• Task brief:
Retype, word for word, each line between the lines holding "blue tile F3:F4" and "blue brick H6", inclusive, and leave the rest of the data alone.

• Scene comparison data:

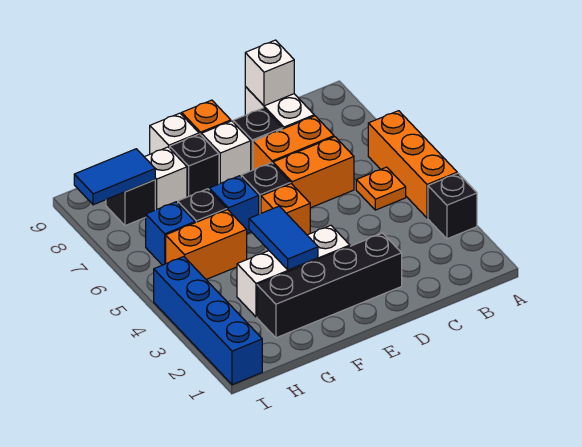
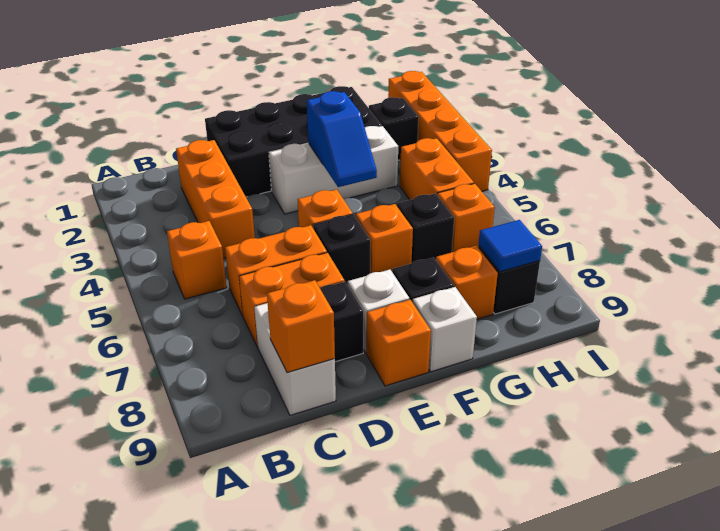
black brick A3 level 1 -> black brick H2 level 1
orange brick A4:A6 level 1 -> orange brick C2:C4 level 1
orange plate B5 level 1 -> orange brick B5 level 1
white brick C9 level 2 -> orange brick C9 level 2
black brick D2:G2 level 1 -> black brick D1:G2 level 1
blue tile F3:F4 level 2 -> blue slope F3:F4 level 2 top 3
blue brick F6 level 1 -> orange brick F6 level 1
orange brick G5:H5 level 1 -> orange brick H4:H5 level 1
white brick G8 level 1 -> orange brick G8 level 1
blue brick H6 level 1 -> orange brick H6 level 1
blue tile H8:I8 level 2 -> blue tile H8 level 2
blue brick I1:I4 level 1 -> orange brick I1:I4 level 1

• Output of the task:
blue tile F3:F4 level 2 -> blue slope F3:F4 level 2 top 3
blue brick F6 level 1 -> orange brick F6 level 1
orange brick G5:H5 level 1 -> orange brick H4:H5 level 1
white brick G8 level 1 -> orange brick G8 level 1
blue brick H6 level 1 -> orange brick H6 level 1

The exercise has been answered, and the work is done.